#### Dataset entries

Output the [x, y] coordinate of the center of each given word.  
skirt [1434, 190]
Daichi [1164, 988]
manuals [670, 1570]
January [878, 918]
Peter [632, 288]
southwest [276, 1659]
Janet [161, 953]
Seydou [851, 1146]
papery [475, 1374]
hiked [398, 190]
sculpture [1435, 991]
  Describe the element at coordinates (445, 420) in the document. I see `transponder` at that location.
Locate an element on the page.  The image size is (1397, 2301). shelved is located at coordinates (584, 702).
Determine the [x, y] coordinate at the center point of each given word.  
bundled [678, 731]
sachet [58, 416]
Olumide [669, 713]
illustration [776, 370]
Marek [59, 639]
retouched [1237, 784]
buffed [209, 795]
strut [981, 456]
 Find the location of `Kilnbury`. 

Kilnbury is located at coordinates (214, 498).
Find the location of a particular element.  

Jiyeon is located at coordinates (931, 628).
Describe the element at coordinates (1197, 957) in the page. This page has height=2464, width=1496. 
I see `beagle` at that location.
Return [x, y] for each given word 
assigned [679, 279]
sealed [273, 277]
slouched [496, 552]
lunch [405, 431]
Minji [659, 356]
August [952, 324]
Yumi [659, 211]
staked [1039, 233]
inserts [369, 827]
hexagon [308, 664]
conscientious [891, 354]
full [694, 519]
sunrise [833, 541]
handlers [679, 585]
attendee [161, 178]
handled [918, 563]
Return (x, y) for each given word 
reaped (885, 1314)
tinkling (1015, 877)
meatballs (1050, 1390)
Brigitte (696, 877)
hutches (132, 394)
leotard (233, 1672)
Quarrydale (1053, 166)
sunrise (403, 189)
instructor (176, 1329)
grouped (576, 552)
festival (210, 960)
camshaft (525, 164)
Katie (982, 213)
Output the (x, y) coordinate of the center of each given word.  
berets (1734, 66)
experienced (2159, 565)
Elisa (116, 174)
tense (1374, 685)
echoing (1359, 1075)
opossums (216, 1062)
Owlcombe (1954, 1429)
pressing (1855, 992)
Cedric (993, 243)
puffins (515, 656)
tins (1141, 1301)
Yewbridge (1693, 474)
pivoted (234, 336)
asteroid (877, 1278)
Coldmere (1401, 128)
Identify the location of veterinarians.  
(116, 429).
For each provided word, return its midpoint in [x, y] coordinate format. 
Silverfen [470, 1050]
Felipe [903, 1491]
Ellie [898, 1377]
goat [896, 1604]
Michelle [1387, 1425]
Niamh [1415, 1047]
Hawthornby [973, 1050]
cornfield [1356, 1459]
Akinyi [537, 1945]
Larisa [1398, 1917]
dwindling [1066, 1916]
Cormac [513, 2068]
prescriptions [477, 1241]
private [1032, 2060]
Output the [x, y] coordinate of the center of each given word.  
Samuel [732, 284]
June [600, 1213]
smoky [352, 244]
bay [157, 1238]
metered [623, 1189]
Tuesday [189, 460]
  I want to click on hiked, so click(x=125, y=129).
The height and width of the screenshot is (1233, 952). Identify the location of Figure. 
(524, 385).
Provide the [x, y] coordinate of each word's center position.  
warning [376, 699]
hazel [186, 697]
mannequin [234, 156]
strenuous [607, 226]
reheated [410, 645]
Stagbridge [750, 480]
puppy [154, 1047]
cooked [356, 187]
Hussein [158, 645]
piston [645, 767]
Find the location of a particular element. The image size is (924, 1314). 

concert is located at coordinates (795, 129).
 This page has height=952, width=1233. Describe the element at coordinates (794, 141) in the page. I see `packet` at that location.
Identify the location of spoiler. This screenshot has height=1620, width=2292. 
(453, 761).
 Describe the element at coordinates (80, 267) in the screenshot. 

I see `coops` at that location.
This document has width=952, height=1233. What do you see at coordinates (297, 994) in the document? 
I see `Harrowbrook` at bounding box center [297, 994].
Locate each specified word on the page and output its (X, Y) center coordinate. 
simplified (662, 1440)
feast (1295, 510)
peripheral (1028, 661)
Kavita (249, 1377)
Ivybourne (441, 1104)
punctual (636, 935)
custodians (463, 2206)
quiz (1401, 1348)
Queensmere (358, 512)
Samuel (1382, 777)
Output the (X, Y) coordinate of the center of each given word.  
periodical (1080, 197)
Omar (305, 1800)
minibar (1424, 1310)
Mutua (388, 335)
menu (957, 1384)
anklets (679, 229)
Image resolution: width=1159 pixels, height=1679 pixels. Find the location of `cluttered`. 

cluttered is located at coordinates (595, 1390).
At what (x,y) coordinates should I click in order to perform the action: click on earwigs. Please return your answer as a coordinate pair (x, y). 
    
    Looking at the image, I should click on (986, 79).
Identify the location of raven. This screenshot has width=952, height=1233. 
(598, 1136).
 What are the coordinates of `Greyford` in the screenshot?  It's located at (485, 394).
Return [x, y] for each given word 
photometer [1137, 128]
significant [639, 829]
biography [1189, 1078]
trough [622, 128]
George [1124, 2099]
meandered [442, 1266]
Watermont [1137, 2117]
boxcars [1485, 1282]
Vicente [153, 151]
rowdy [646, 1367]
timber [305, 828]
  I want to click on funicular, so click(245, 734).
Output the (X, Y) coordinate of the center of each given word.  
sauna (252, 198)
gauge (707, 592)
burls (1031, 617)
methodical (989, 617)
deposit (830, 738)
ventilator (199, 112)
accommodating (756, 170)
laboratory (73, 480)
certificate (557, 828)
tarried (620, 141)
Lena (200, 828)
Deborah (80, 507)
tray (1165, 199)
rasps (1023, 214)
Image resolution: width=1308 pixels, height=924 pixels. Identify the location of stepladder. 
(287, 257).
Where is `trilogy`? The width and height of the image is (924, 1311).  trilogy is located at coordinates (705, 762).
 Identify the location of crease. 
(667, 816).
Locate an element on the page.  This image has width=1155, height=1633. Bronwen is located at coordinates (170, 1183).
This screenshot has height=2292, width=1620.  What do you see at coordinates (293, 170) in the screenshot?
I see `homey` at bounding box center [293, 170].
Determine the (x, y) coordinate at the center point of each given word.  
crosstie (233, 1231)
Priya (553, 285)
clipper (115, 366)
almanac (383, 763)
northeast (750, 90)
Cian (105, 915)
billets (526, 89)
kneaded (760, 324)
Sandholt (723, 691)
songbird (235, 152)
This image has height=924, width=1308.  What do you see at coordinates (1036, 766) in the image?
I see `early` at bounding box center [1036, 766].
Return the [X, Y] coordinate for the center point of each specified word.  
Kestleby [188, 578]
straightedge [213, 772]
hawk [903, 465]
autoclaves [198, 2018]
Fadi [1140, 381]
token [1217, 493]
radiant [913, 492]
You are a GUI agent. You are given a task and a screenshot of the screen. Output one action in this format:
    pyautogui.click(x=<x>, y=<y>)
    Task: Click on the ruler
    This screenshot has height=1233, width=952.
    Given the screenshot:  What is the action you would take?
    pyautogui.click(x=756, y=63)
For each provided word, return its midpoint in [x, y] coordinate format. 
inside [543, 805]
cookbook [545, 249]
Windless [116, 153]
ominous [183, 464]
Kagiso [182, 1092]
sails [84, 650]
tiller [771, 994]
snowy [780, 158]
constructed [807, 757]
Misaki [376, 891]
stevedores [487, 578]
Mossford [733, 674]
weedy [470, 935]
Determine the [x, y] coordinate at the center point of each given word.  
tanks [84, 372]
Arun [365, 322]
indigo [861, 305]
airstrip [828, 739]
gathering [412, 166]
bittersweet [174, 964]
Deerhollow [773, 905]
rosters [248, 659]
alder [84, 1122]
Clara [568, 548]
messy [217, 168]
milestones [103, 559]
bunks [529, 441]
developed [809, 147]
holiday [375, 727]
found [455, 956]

########

# [The problem]
Please repeat all of the rows above verbatim, keeping them in their original order.

# [Solution to this exercise]
Output the [x, y] coordinate of the center of each given word.  
skirt [1434, 190]
Daichi [1164, 988]
manuals [670, 1570]
January [878, 918]
Peter [632, 288]
southwest [276, 1659]
Janet [161, 953]
Seydou [851, 1146]
papery [475, 1374]
hiked [398, 190]
sculpture [1435, 991]
  Describe the element at coordinates (445, 420) in the document. I see `transponder` at that location.
Locate an element on the page.  The image size is (1397, 2301). shelved is located at coordinates (584, 702).
Determine the [x, y] coordinate at the center point of each given word.  
bundled [678, 731]
sachet [58, 416]
Olumide [669, 713]
illustration [776, 370]
Marek [59, 639]
retouched [1237, 784]
buffed [209, 795]
strut [981, 456]
 Find the location of `Kilnbury`. 

Kilnbury is located at coordinates (214, 498).
Find the location of a particular element.  

Jiyeon is located at coordinates (931, 628).
Describe the element at coordinates (1197, 957) in the page. This page has height=2464, width=1496. 
I see `beagle` at that location.
Return [x, y] for each given word 
assigned [679, 279]
sealed [273, 277]
slouched [496, 552]
lunch [405, 431]
Minji [659, 356]
August [952, 324]
Yumi [659, 211]
staked [1039, 233]
inserts [369, 827]
hexagon [308, 664]
conscientious [891, 354]
full [694, 519]
sunrise [833, 541]
handlers [679, 585]
attendee [161, 178]
handled [918, 563]
Return (x, y) for each given word 
reaped (885, 1314)
tinkling (1015, 877)
meatballs (1050, 1390)
Brigitte (696, 877)
hutches (132, 394)
leotard (233, 1672)
Quarrydale (1053, 166)
sunrise (403, 189)
instructor (176, 1329)
grouped (576, 552)
festival (210, 960)
camshaft (525, 164)
Katie (982, 213)
Output the (x, y) coordinate of the center of each given word.  
berets (1734, 66)
experienced (2159, 565)
Elisa (116, 174)
tense (1374, 685)
echoing (1359, 1075)
opossums (216, 1062)
Owlcombe (1954, 1429)
pressing (1855, 992)
Cedric (993, 243)
puffins (515, 656)
tins (1141, 1301)
Yewbridge (1693, 474)
pivoted (234, 336)
asteroid (877, 1278)
Coldmere (1401, 128)
Identify the location of veterinarians.  
(116, 429).
For each provided word, return its midpoint in [x, y] coordinate format. 
Silverfen [470, 1050]
Felipe [903, 1491]
Ellie [898, 1377]
goat [896, 1604]
Michelle [1387, 1425]
Niamh [1415, 1047]
Hawthornby [973, 1050]
cornfield [1356, 1459]
Akinyi [537, 1945]
Larisa [1398, 1917]
dwindling [1066, 1916]
Cormac [513, 2068]
prescriptions [477, 1241]
private [1032, 2060]
Output the [x, y] coordinate of the center of each given word.  
Samuel [732, 284]
June [600, 1213]
smoky [352, 244]
bay [157, 1238]
metered [623, 1189]
Tuesday [189, 460]
  I want to click on hiked, so click(x=125, y=129).
The height and width of the screenshot is (1233, 952). Identify the location of Figure. 
(524, 385).
Provide the [x, y] coordinate of each word's center position.  
warning [376, 699]
hazel [186, 697]
mannequin [234, 156]
strenuous [607, 226]
reheated [410, 645]
Stagbridge [750, 480]
puppy [154, 1047]
cooked [356, 187]
Hussein [158, 645]
piston [645, 767]
Find the location of a particular element. The image size is (924, 1314). 

concert is located at coordinates (795, 129).
 This page has height=952, width=1233. Describe the element at coordinates (794, 141) in the page. I see `packet` at that location.
Identify the location of spoiler. This screenshot has height=1620, width=2292. 
(453, 761).
 Describe the element at coordinates (80, 267) in the screenshot. 

I see `coops` at that location.
This document has width=952, height=1233. What do you see at coordinates (297, 994) in the document? 
I see `Harrowbrook` at bounding box center [297, 994].
Locate each specified word on the page and output its (X, Y) center coordinate. 
simplified (662, 1440)
feast (1295, 510)
peripheral (1028, 661)
Kavita (249, 1377)
Ivybourne (441, 1104)
punctual (636, 935)
custodians (463, 2206)
quiz (1401, 1348)
Queensmere (358, 512)
Samuel (1382, 777)
Output the (X, Y) coordinate of the center of each given word.  
periodical (1080, 197)
Omar (305, 1800)
minibar (1424, 1310)
Mutua (388, 335)
menu (957, 1384)
anklets (679, 229)
Image resolution: width=1159 pixels, height=1679 pixels. Find the location of `cluttered`. 

cluttered is located at coordinates (595, 1390).
At what (x,y) coordinates should I click in order to perform the action: click on earwigs. Please return your answer as a coordinate pair (x, y). 
    
    Looking at the image, I should click on (986, 79).
Identify the location of raven. This screenshot has width=952, height=1233. 
(598, 1136).
 What are the coordinates of `Greyford` in the screenshot?  It's located at (485, 394).
Return [x, y] for each given word 
photometer [1137, 128]
significant [639, 829]
biography [1189, 1078]
trough [622, 128]
George [1124, 2099]
meandered [442, 1266]
Watermont [1137, 2117]
boxcars [1485, 1282]
Vicente [153, 151]
rowdy [646, 1367]
timber [305, 828]
  I want to click on funicular, so click(245, 734).
Output the (X, Y) coordinate of the center of each given word.  
sauna (252, 198)
gauge (707, 592)
burls (1031, 617)
methodical (989, 617)
deposit (830, 738)
ventilator (199, 112)
accommodating (756, 170)
laboratory (73, 480)
certificate (557, 828)
tarried (620, 141)
Lena (200, 828)
Deborah (80, 507)
tray (1165, 199)
rasps (1023, 214)
Image resolution: width=1308 pixels, height=924 pixels. Identify the location of stepladder. 
(287, 257).
Where is `trilogy`? The width and height of the image is (924, 1311).  trilogy is located at coordinates (705, 762).
 Identify the location of crease. 
(667, 816).
Locate an element on the page.  This image has width=1155, height=1633. Bronwen is located at coordinates (170, 1183).
This screenshot has height=2292, width=1620.  What do you see at coordinates (293, 170) in the screenshot?
I see `homey` at bounding box center [293, 170].
Determine the (x, y) coordinate at the center point of each given word.  
crosstie (233, 1231)
Priya (553, 285)
clipper (115, 366)
almanac (383, 763)
northeast (750, 90)
Cian (105, 915)
billets (526, 89)
kneaded (760, 324)
Sandholt (723, 691)
songbird (235, 152)
This image has height=924, width=1308.  What do you see at coordinates (1036, 766) in the image?
I see `early` at bounding box center [1036, 766].
Return the [X, Y] coordinate for the center point of each specified word.  
Kestleby [188, 578]
straightedge [213, 772]
hawk [903, 465]
autoclaves [198, 2018]
Fadi [1140, 381]
token [1217, 493]
radiant [913, 492]
You are a GUI agent. You are given a task and a screenshot of the screen. Output one action in this format:
    pyautogui.click(x=<x>, y=<y>)
    Task: Click on the ruler
    This screenshot has height=1233, width=952.
    Given the screenshot:  What is the action you would take?
    pyautogui.click(x=756, y=63)
For each provided word, return its midpoint in [x, y] coordinate format. 
inside [543, 805]
cookbook [545, 249]
Windless [116, 153]
ominous [183, 464]
Kagiso [182, 1092]
sails [84, 650]
tiller [771, 994]
snowy [780, 158]
constructed [807, 757]
Misaki [376, 891]
stevedores [487, 578]
Mossford [733, 674]
weedy [470, 935]
Determine the [x, y] coordinate at the center point of each given word.  
tanks [84, 372]
Arun [365, 322]
indigo [861, 305]
airstrip [828, 739]
gathering [412, 166]
bittersweet [174, 964]
Deerhollow [773, 905]
rosters [248, 659]
alder [84, 1122]
Clara [568, 548]
messy [217, 168]
milestones [103, 559]
bunks [529, 441]
developed [809, 147]
holiday [375, 727]
found [455, 956]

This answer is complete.